• ACTIVITY:
From the line containing "List objects with" to the last line of the records below, repeat every line exactly and add nothing else.

Items from a data source
--------------------

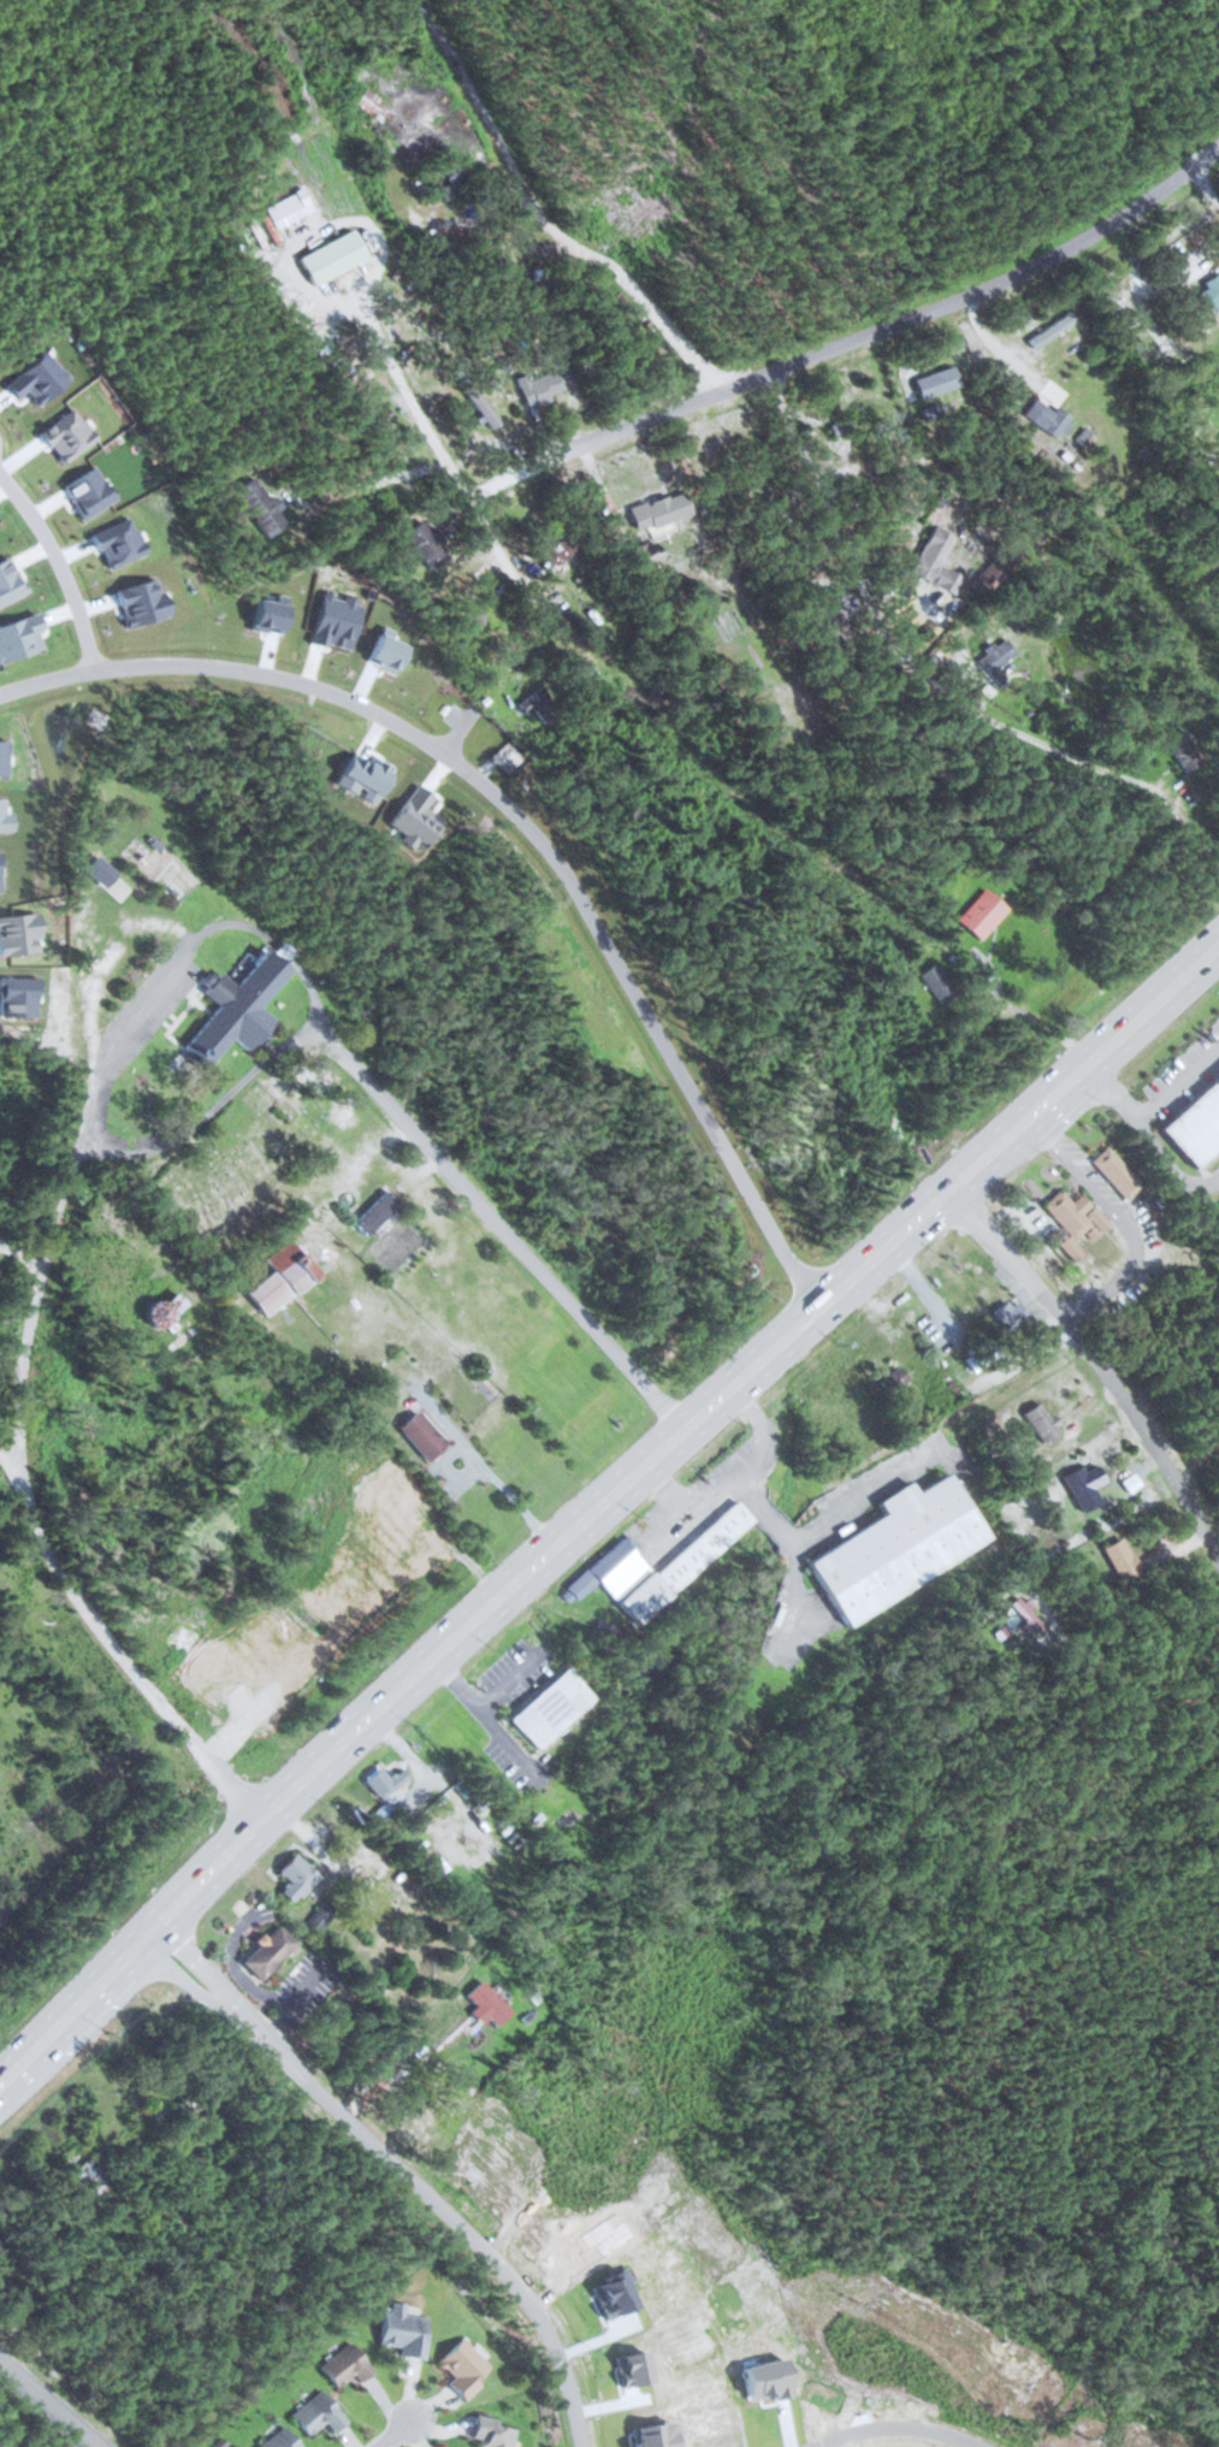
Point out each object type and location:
building: (373, 107)
building: (337, 168)
building: (441, 180)
building: (1210, 292)
building: (1038, 331)
road: (858, 335)
road: (392, 342)
building: (935, 382)
building: (541, 388)
building: (483, 418)
building: (1049, 423)
building: (839, 428)
building: (259, 508)
building: (649, 524)
road: (491, 534)
building: (427, 545)
building: (561, 551)
building: (927, 551)
road: (60, 564)
building: (999, 567)
building: (491, 608)
road: (887, 645)
building: (998, 656)
building: (1185, 751)
road: (522, 819)
building: (982, 915)
building: (938, 984)
building: (235, 993)
building: (903, 1045)
road: (79, 1120)
building: (1196, 1126)
building: (1116, 1173)
building: (1085, 1233)
road: (510, 1234)
building: (282, 1280)
building: (162, 1310)
building: (1011, 1315)
road: (1100, 1357)
building: (1042, 1421)
building: (421, 1434)
building: (1085, 1486)
building: (380, 1487)
road: (598, 1504)
building: (898, 1546)
building: (690, 1559)
building: (1121, 1561)
building: (611, 1563)
building: (1026, 1614)
road: (110, 1648)
building: (195, 1653)
building: (558, 1706)
road: (61, 1713)
building: (384, 1780)
building: (296, 1877)
building: (321, 1918)
building: (268, 1952)
building: (489, 2004)
road: (403, 2166)
building: (87, 2170)
building: (405, 2330)
building: (346, 2365)
building: (464, 2367)
road: (49, 2402)
building: (318, 2414)
road: (902, 2425)
road: (394, 2431)
building: (491, 2433)
building: (280, 2440)

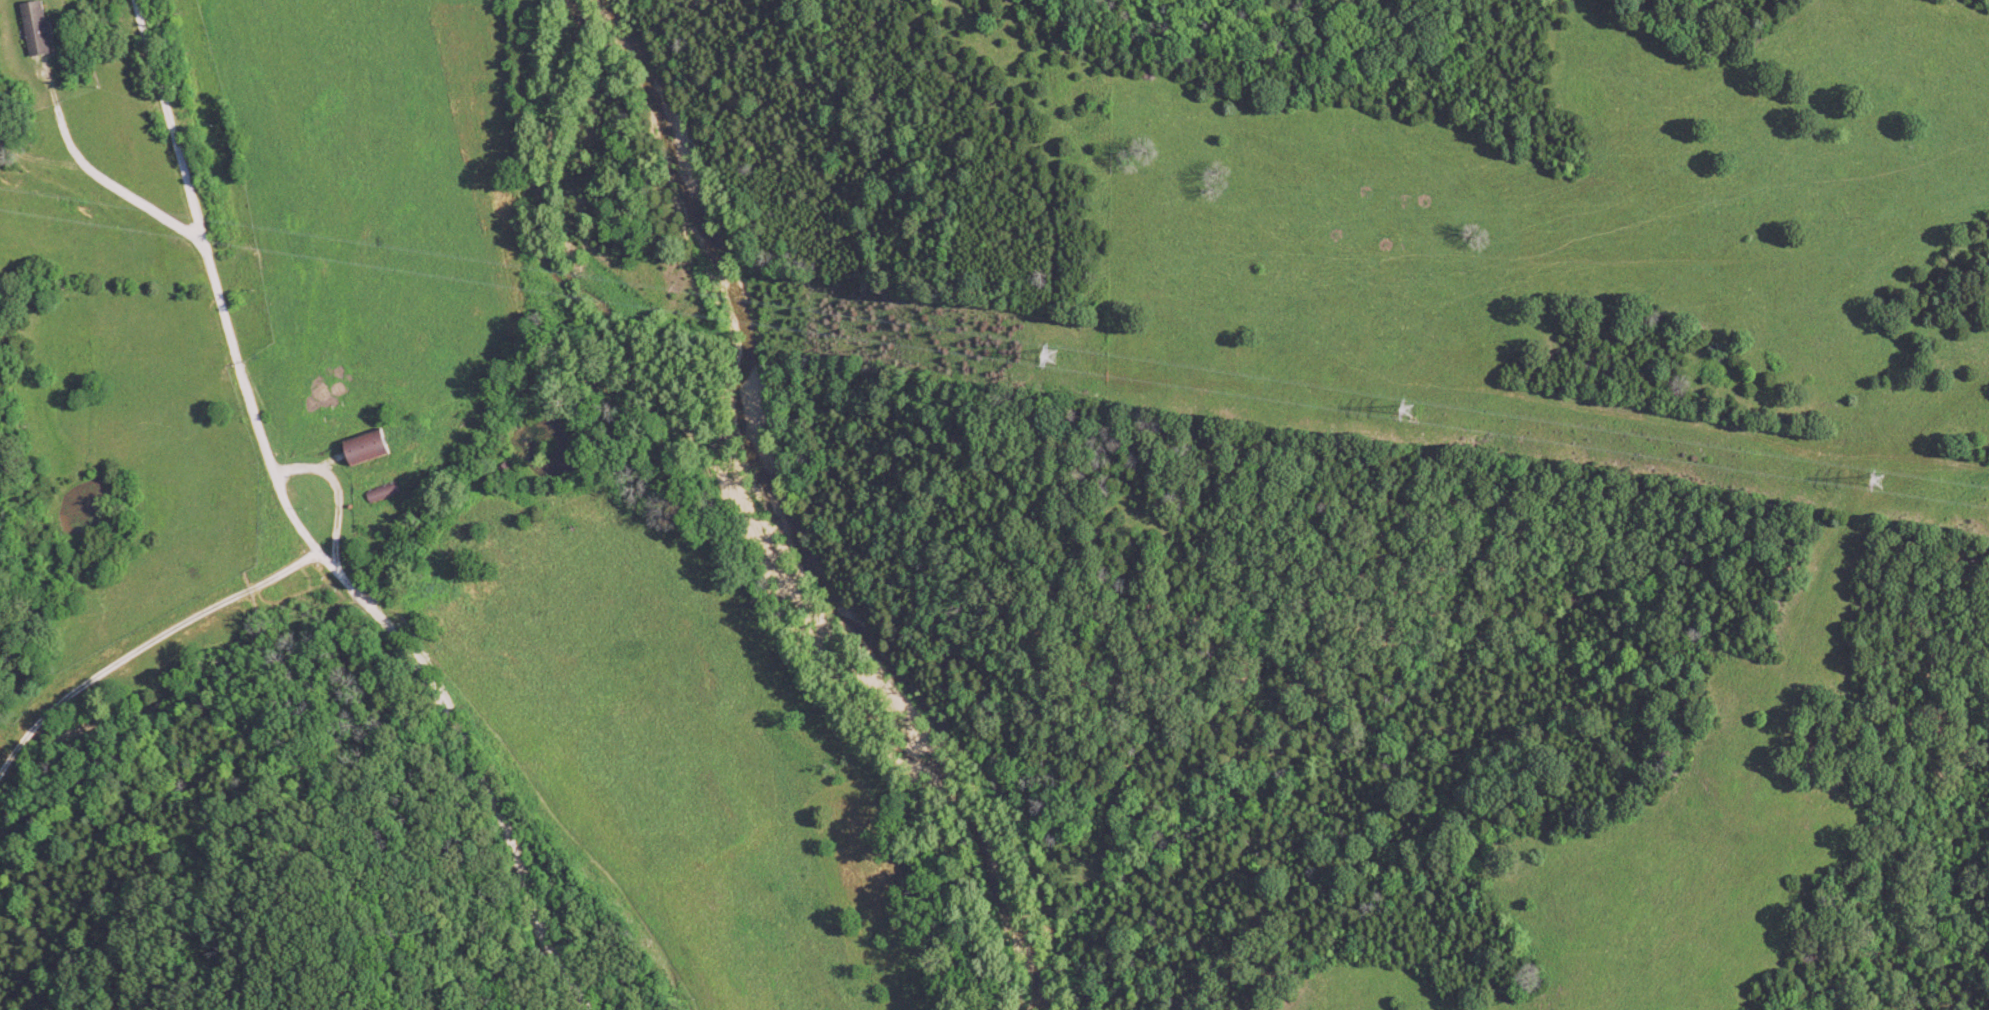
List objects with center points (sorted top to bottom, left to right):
road: (100, 179)
river: (738, 512)
road: (312, 540)
road: (143, 647)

--------------------

• WRITTEN ANSWER:
List objects with center points (sorted top to bottom, left to right):
road: (100, 179)
river: (738, 512)
road: (312, 540)
road: (143, 647)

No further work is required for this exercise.